►

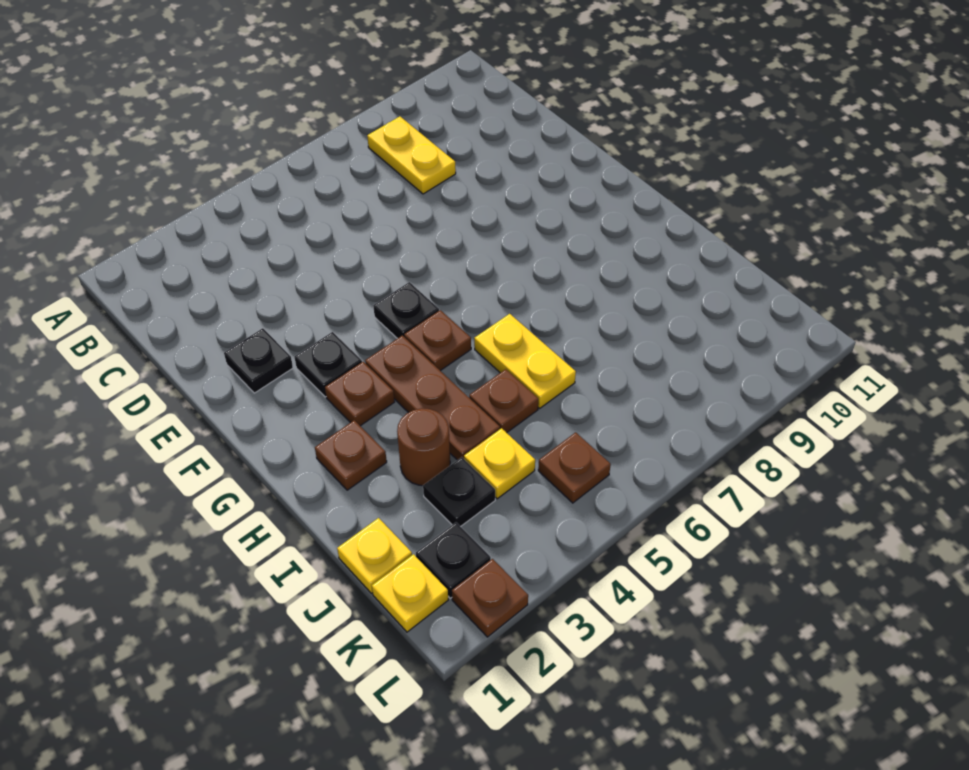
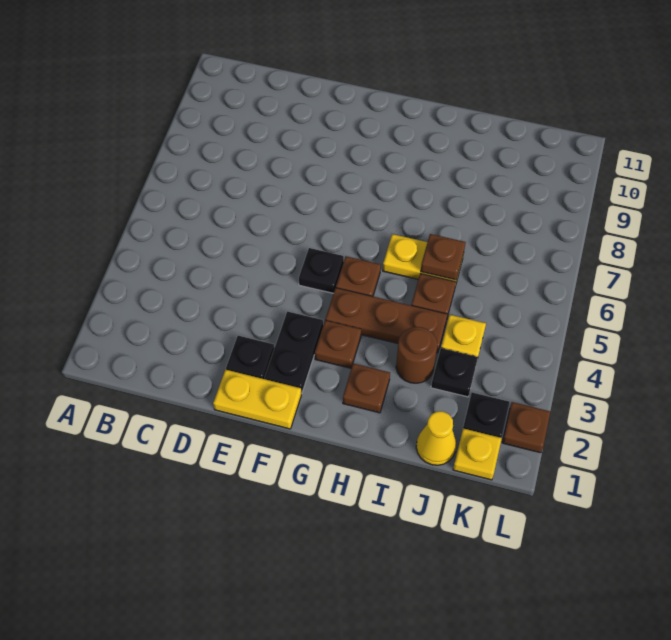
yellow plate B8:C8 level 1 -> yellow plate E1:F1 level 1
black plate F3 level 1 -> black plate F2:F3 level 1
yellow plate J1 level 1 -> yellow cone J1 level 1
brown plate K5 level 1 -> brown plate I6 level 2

◄

-- Problem details --
Copy out the listing exactly as it stands, but not the pictures.

-- Solution --
yellow plate B8:C8 level 1 -> yellow plate E1:F1 level 1
black plate F3 level 1 -> black plate F2:F3 level 1
yellow plate J1 level 1 -> yellow cone J1 level 1
brown plate K5 level 1 -> brown plate I6 level 2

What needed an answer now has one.